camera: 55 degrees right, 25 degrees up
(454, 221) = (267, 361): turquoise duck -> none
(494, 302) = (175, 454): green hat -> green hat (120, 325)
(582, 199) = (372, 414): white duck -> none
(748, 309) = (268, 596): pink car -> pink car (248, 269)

* * *

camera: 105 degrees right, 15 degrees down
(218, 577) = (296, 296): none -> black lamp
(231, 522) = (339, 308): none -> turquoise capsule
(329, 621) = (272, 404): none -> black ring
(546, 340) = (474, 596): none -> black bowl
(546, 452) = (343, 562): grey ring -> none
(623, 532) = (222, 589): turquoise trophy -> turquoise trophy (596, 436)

> [Problem]: Print again the lines of the entries above that fall between the line holding "(329, 621) = (272, 404): none -> black ring" and the line holding "(623, 532) = (222, 589): turquoise", inclusive, exactly as they stand.

> [Answer to this problem]:
(329, 621) = (272, 404): none -> black ring
(546, 340) = (474, 596): none -> black bowl
(546, 452) = (343, 562): grey ring -> none
(623, 532) = (222, 589): turquoise trophy -> turquoise trophy (596, 436)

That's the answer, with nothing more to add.